* _WHAT IS REQUIRED_
Count every line in the entries below that contains the word "black", and give only that number.

* _SUPPLIED MATERIAL_
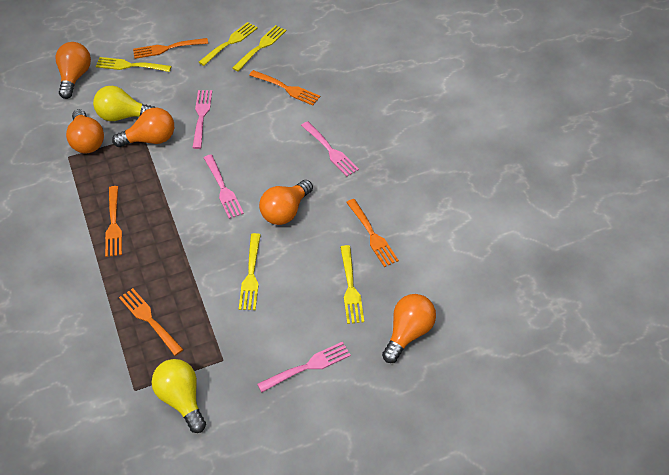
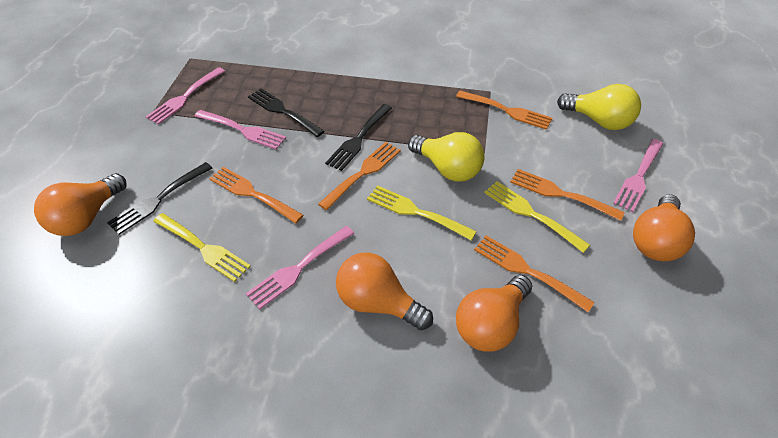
black fork: 0 -> 3
orange light bulb: 5 -> 4
yellow fork: 5 -> 3

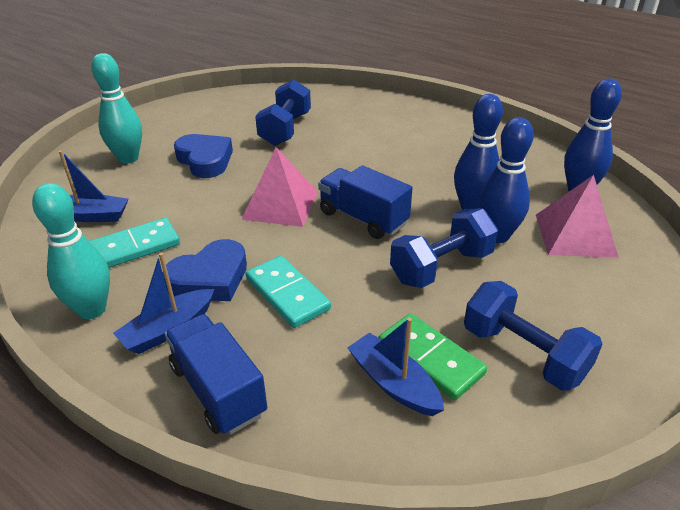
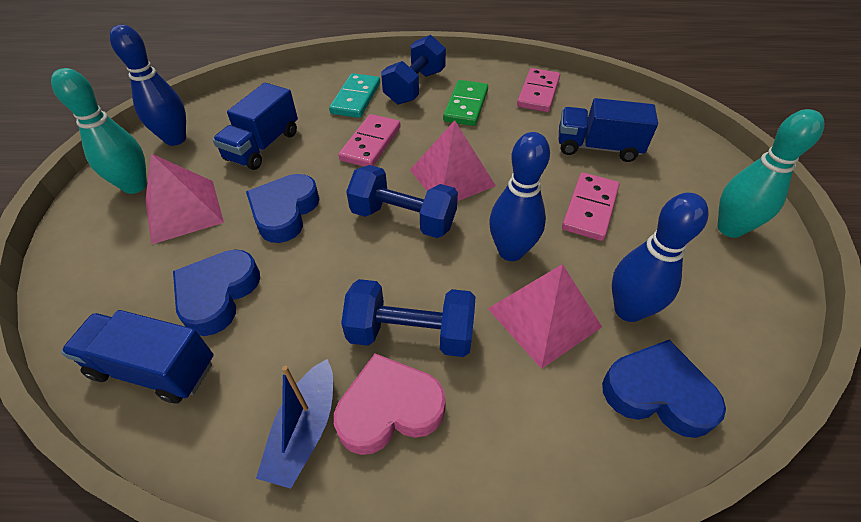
blue boat: 3 -> 1
blue heart: 2 -> 3
blue truck: 2 -> 3
pink domino: 0 -> 3
pink heart: 0 -> 1
pink pyramid: 2 -> 3
turquoise domino: 2 -> 1

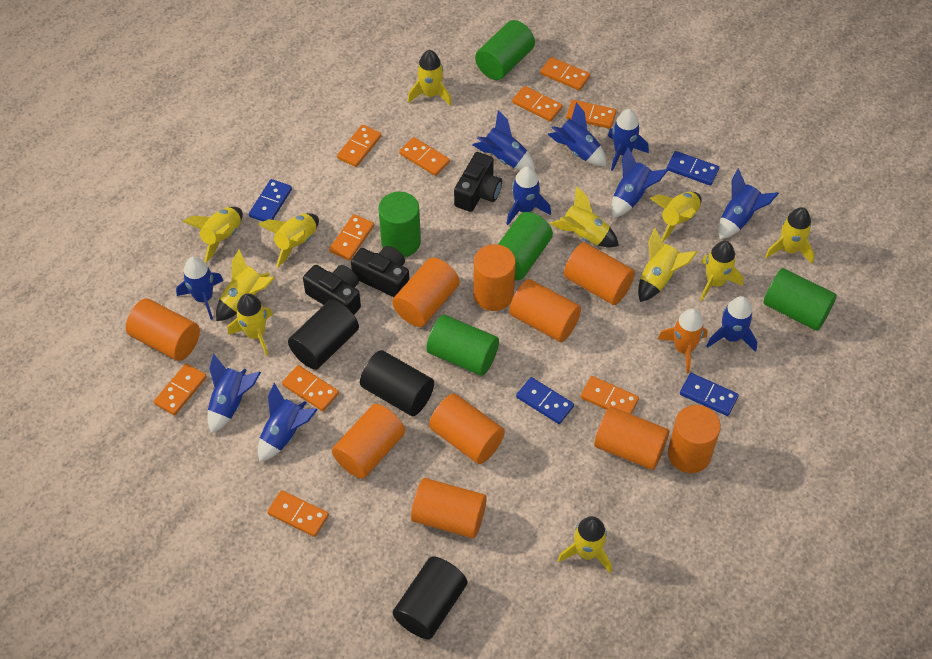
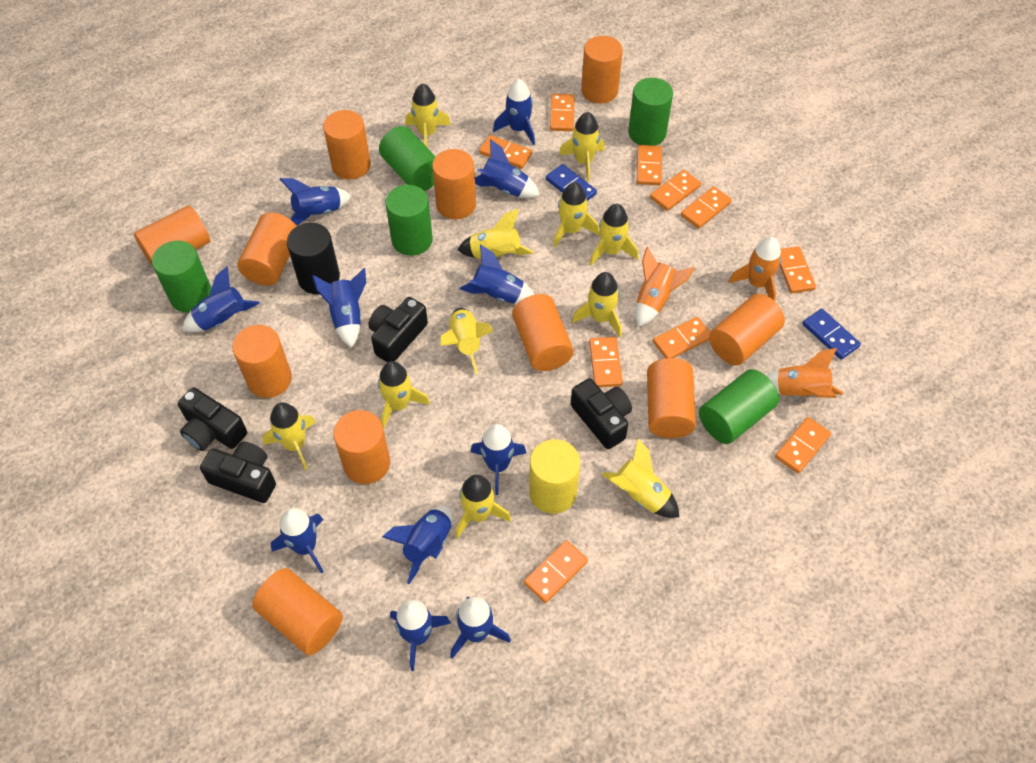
black camera: 3 -> 4
black cylinder: 3 -> 1
blue domino: 4 -> 2
blue rocket: 10 -> 11
orange cylinder: 10 -> 11
orange rocket: 1 -> 3
yellow cylinder: 0 -> 1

* _OUTPUT OF THE EXERCISE_
3